_Written request_
Recast the items from the line containing "purple arrow: rotated" through the line containing "orange cross: moved", both ends included, as a JSON list of strings with one string per line and no blank lines. Leave the pictures out of the output.

>> START Exercise materials

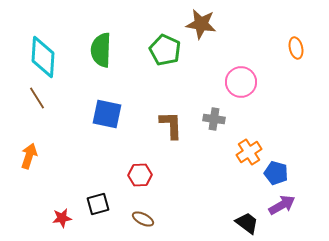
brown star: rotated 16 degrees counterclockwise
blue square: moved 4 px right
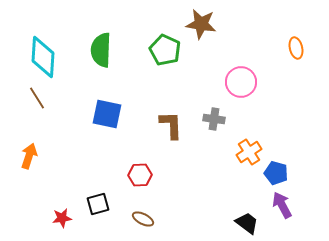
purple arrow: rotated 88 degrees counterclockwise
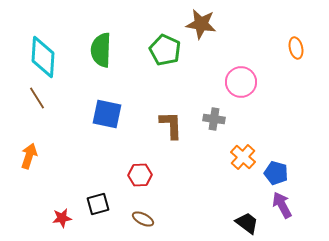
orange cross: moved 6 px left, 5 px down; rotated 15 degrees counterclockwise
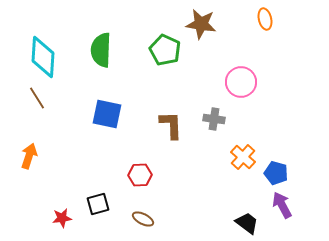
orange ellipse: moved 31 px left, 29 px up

>> END Exercise materials
>> START Exercise materials

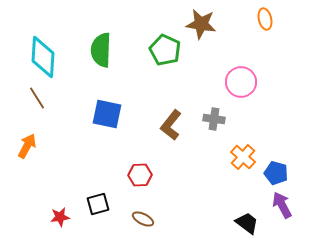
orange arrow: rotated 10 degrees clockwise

>> END Exercise materials

_The output_
[
  "purple arrow: rotated 88 degrees counterclockwise",
  "orange cross: moved 6 px left, 5 px down; rotated 15 degrees counterclockwise"
]